» **To do**
Exactly the lines from the beginning of the material to the line with "tan round brick J6:K7 level 1 -> none" are to be repeated, both ends included.

Data in this exercise: Begin

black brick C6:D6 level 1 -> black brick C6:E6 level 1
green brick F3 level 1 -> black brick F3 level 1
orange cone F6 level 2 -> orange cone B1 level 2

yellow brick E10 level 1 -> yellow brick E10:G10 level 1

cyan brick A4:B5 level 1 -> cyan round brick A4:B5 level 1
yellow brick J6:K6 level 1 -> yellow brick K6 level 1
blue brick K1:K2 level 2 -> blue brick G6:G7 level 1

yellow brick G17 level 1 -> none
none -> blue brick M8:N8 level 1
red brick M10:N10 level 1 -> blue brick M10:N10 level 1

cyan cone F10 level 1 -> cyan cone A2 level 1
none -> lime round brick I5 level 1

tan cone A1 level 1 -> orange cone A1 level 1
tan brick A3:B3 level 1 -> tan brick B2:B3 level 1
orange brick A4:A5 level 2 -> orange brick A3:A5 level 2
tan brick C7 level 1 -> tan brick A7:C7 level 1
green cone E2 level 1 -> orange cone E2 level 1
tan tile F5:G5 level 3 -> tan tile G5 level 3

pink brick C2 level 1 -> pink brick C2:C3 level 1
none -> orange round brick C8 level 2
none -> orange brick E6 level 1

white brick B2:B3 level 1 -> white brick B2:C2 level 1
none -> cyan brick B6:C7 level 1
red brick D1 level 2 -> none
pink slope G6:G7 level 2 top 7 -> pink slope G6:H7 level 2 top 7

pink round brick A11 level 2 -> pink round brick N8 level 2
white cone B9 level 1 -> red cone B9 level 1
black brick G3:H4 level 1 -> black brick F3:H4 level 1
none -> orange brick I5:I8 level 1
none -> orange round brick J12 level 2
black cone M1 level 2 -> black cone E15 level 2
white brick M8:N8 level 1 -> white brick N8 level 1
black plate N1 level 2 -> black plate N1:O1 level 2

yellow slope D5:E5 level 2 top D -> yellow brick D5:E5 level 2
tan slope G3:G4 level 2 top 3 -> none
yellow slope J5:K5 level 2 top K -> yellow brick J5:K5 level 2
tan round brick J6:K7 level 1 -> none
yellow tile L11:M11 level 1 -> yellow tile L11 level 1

Data in this exercise: End

» **Written reply**
black brick C6:D6 level 1 -> black brick C6:E6 level 1
green brick F3 level 1 -> black brick F3 level 1
orange cone F6 level 2 -> orange cone B1 level 2

yellow brick E10 level 1 -> yellow brick E10:G10 level 1

cyan brick A4:B5 level 1 -> cyan round brick A4:B5 level 1
yellow brick J6:K6 level 1 -> yellow brick K6 level 1
blue brick K1:K2 level 2 -> blue brick G6:G7 level 1

yellow brick G17 level 1 -> none
none -> blue brick M8:N8 level 1
red brick M10:N10 level 1 -> blue brick M10:N10 level 1

cyan cone F10 level 1 -> cyan cone A2 level 1
none -> lime round brick I5 level 1

tan cone A1 level 1 -> orange cone A1 level 1
tan brick A3:B3 level 1 -> tan brick B2:B3 level 1
orange brick A4:A5 level 2 -> orange brick A3:A5 level 2
tan brick C7 level 1 -> tan brick A7:C7 level 1
green cone E2 level 1 -> orange cone E2 level 1
tan tile F5:G5 level 3 -> tan tile G5 level 3

pink brick C2 level 1 -> pink brick C2:C3 level 1
none -> orange round brick C8 level 2
none -> orange brick E6 level 1

white brick B2:B3 level 1 -> white brick B2:C2 level 1
none -> cyan brick B6:C7 level 1
red brick D1 level 2 -> none
pink slope G6:G7 level 2 top 7 -> pink slope G6:H7 level 2 top 7

pink round brick A11 level 2 -> pink round brick N8 level 2
white cone B9 level 1 -> red cone B9 level 1
black brick G3:H4 level 1 -> black brick F3:H4 level 1
none -> orange brick I5:I8 level 1
none -> orange round brick J12 level 2
black cone M1 level 2 -> black cone E15 level 2
white brick M8:N8 level 1 -> white brick N8 level 1
black plate N1 level 2 -> black plate N1:O1 level 2

yellow slope D5:E5 level 2 top D -> yellow brick D5:E5 level 2
tan slope G3:G4 level 2 top 3 -> none
yellow slope J5:K5 level 2 top K -> yellow brick J5:K5 level 2
tan round brick J6:K7 level 1 -> none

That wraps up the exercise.